- **How to complete this task**:
Copy the entries exactly. Leave out any pictures.

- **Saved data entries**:
· · ·

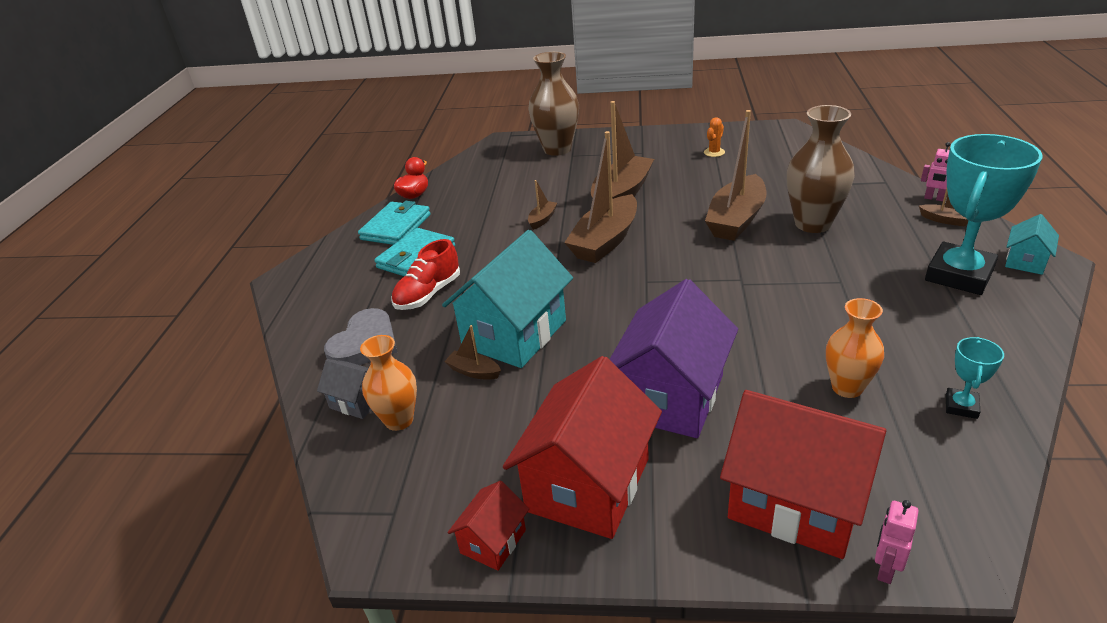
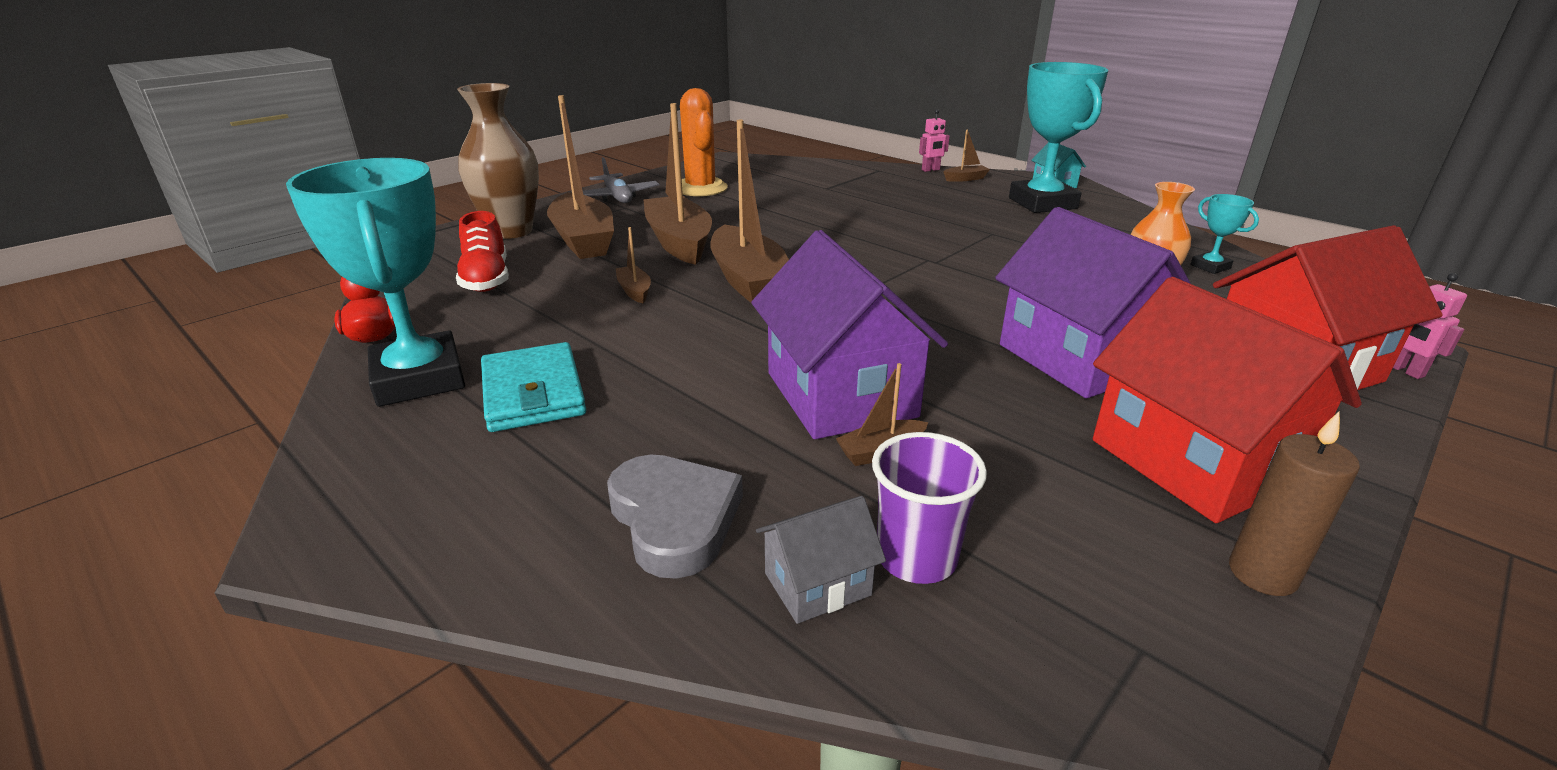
camera: 55 degrees left, 5 degrees down
(396, 227) = (419, 379): turquoise wallet -> turquoise trophy
(399, 420) = (916, 558): orange vase -> purple cup
(428, 294) = (643, 418): red shoe -> red shoe (486, 279)
(493, 541) = (1262, 573): red house -> brown candle
(514, 334) = (840, 394): turquoise house -> purple house
(652, 142) = (617, 197): none -> grey plane
(714, 152) = (700, 188): orange cactus -> orange cactus, size x2.15
(736, 219) = (830, 224): brown boat -> brown boat (583, 240)
(812, 224) = (892, 208): brown vase -> none

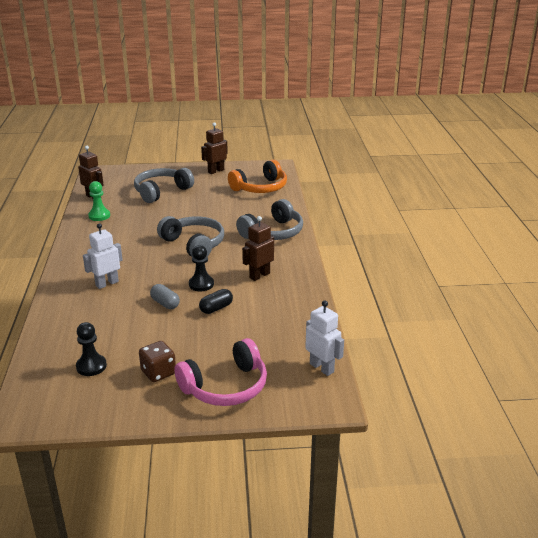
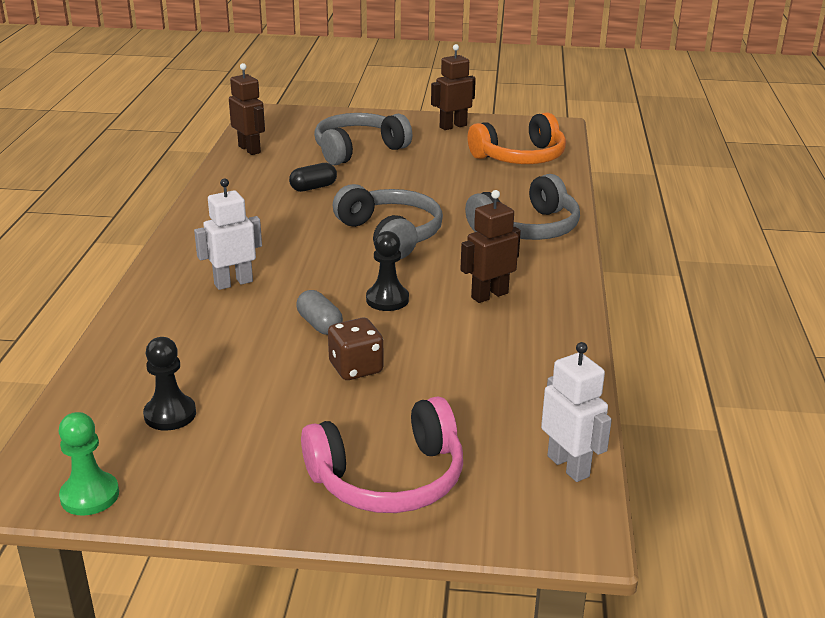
camera: 10 degrees right, 0 degrees up
(99, 216) = (250, 178): green pawn -> green pawn (90, 496)
(158, 372) = (278, 439): brown dice -> brown dice (356, 368)
(216, 308) = (403, 342): black capsule -> black capsule (313, 187)

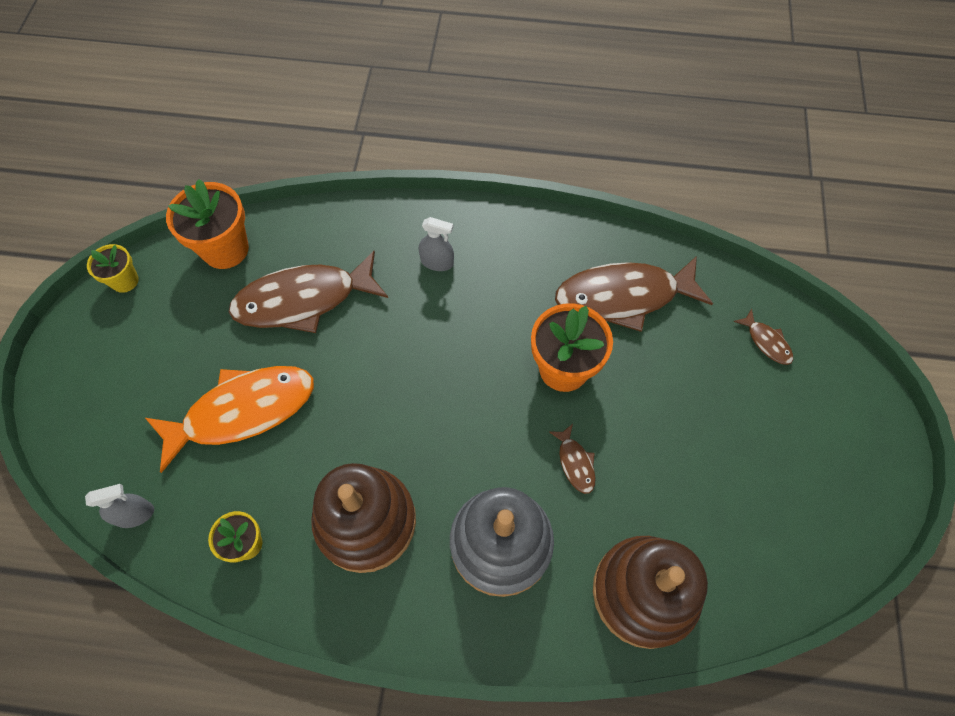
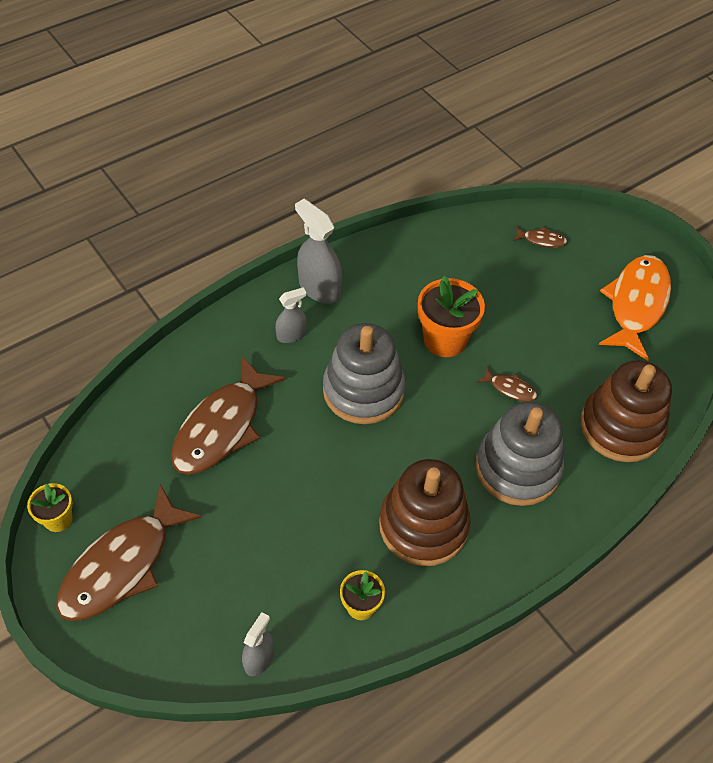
camera: 45 degrees left, 10 degrees down
(225, 249) = (119, 438): orange flower pot -> none
(242, 411) = (261, 530): orange fish -> orange fish (636, 304)
(443, 358) = (363, 390): none -> grey stacking toy
(503, 237) = (319, 288): none -> grey spray bottle
(623, 297) = (435, 272): brown fish -> brown fish (122, 565)

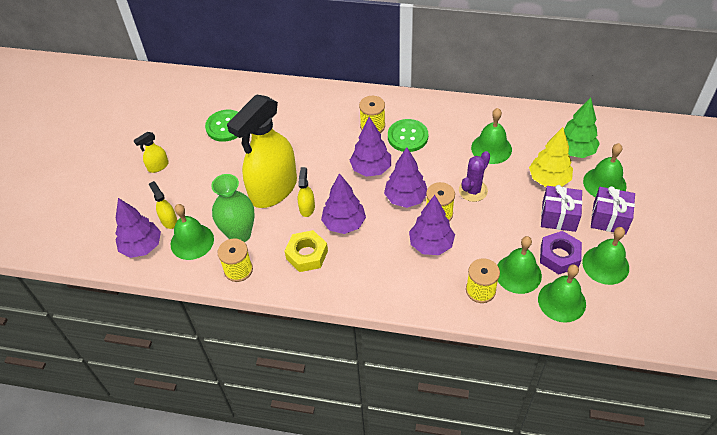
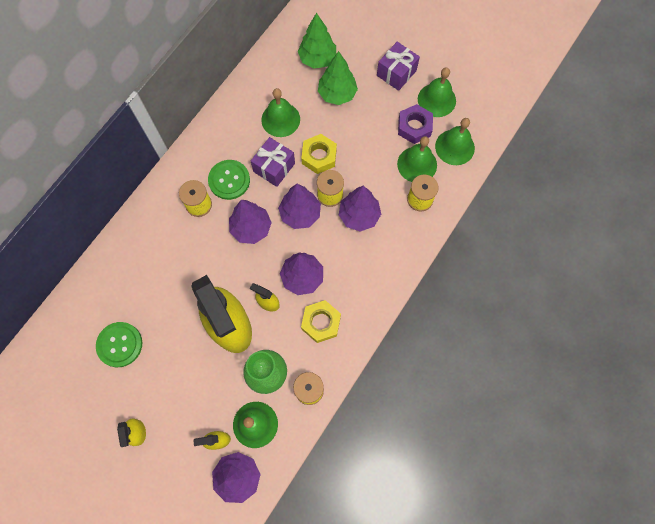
camera: 70 degrees left, 20 degrees up
(473, 190) = (319, 156): purple cactus -> yellow nut
(548, 180) = (337, 94): yellow tree -> green tree
(558, 216) = (377, 107): purple gift -> purple gift (274, 167)
(604, 183) = (361, 57): green bell -> none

· · ·

- **Your response**:
camera: 55 degrees left, 5 degrees down
(396, 227) = (419, 379): turquoise wallet -> turquoise trophy
(399, 420) = (916, 558): orange vase -> purple cup
(428, 294) = (643, 418): red shoe -> red shoe (486, 279)
(493, 541) = (1262, 573): red house -> brown candle
(514, 334) = (840, 394): turquoise house -> purple house
(652, 142) = (617, 197): none -> grey plane
(714, 152) = (700, 188): orange cactus -> orange cactus, size x2.15
(736, 219) = (830, 224): brown boat -> brown boat (583, 240)
(812, 224) = (892, 208): brown vase -> none

camera: 10 degrees right, 0 degrees up
(99, 216) = (250, 178): green pawn -> green pawn (90, 496)
(158, 372) = (278, 439): brown dice -> brown dice (356, 368)
(216, 308) = (403, 342): black capsule -> black capsule (313, 187)

camera: 45 degrees left, 10 degrees down
(225, 249) = (119, 438): orange flower pot -> none
(242, 411) = (261, 530): orange fish -> orange fish (636, 304)
(443, 358) = (363, 390): none -> grey stacking toy
(503, 237) = (319, 288): none -> grey spray bottle
(623, 297) = (435, 272): brown fish -> brown fish (122, 565)

camera: 70 degrees left, 20 degrees up
(473, 190) = (319, 156): purple cactus -> yellow nut
(548, 180) = (337, 94): yellow tree -> green tree
(558, 216) = (377, 107): purple gift -> purple gift (274, 167)
(604, 183) = (361, 57): green bell -> none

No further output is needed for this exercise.